■ PROVIDED DATA:
────────────────
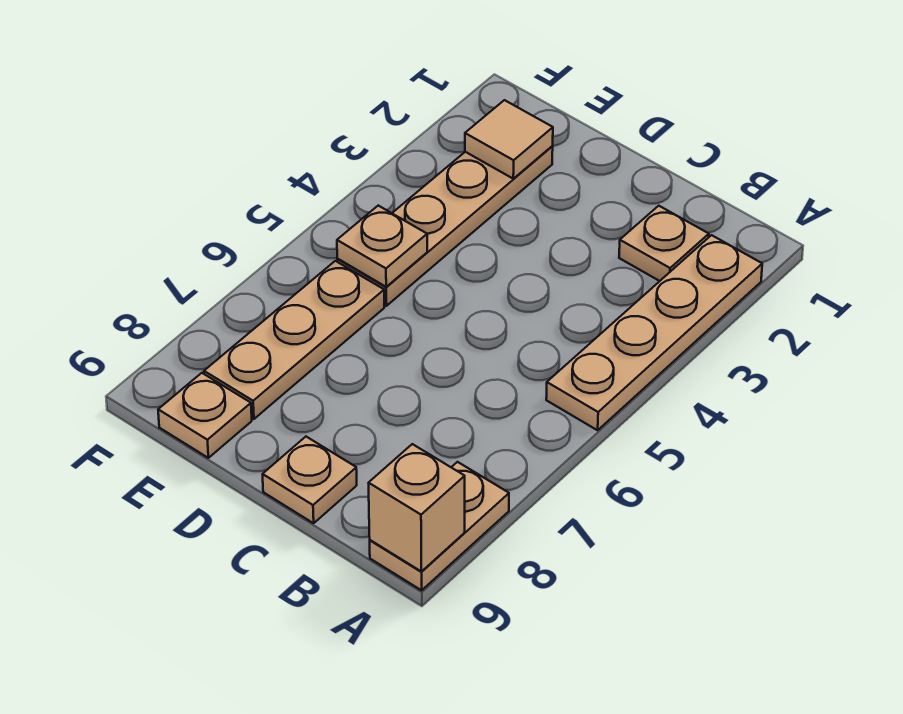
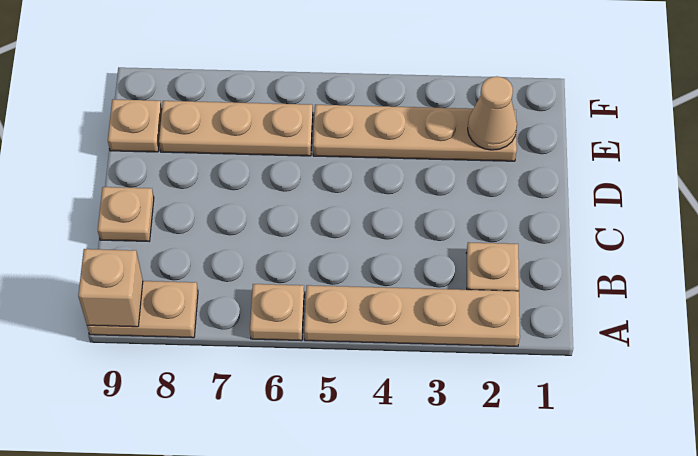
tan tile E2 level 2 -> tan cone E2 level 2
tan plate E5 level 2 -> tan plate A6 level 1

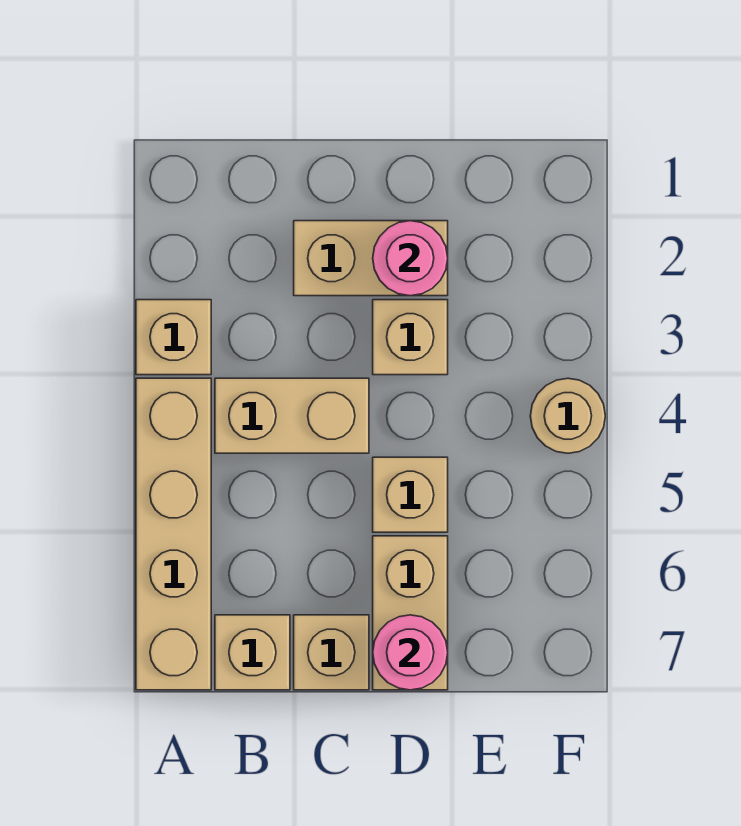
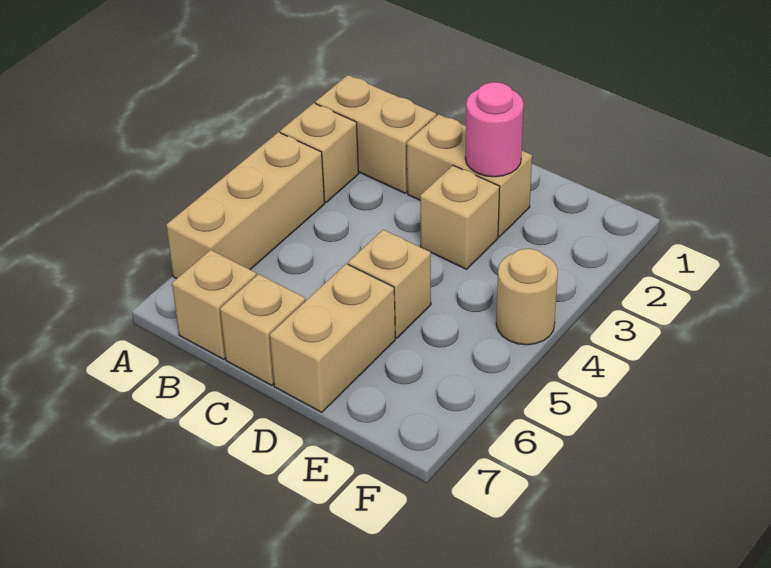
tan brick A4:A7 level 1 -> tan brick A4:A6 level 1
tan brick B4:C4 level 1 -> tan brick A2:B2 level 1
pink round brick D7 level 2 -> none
────────────────
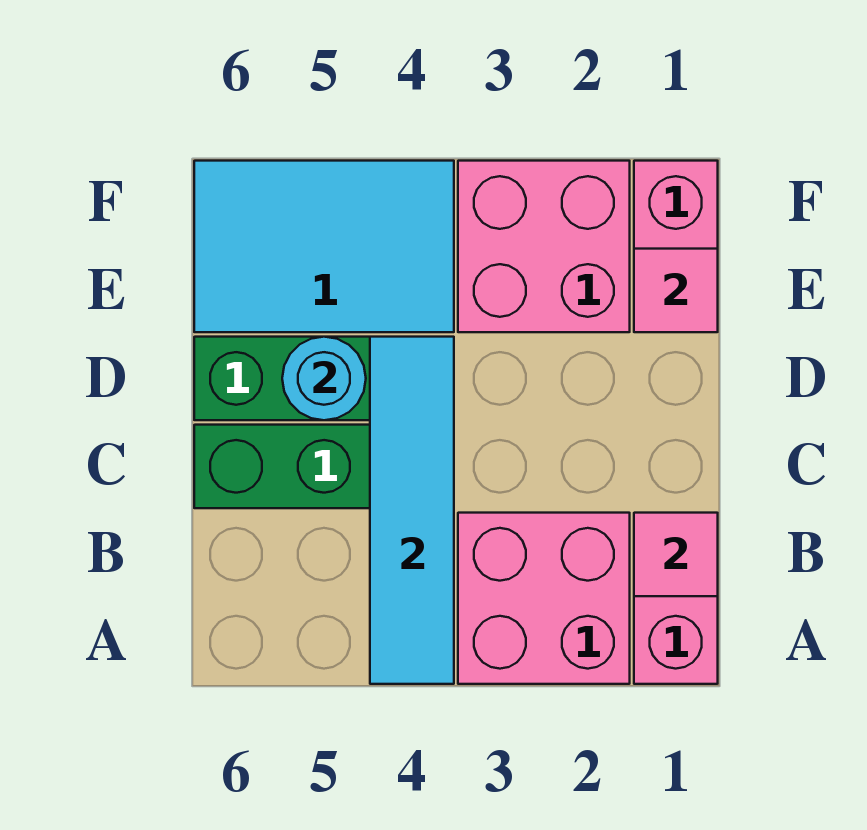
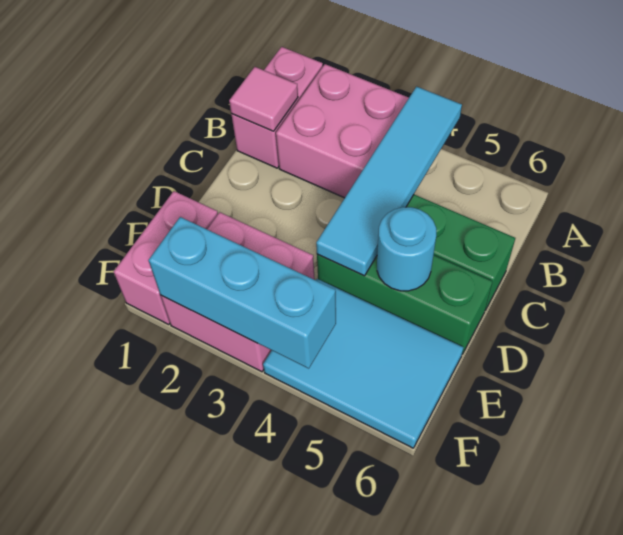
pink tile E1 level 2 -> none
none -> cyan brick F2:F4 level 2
────────────────
Look through the material above. Transcribe exactly the lines between the ones with "tan tile E2 level 2 -> tan cone E2 level 2" and "pink round brick D7 level 2 -> none", inclusive, and keep pictures out.

■ EXERCISE ANSWER:
tan tile E2 level 2 -> tan cone E2 level 2
tan plate E5 level 2 -> tan plate A6 level 1

tan brick A4:A7 level 1 -> tan brick A4:A6 level 1
tan brick B4:C4 level 1 -> tan brick A2:B2 level 1
pink round brick D7 level 2 -> none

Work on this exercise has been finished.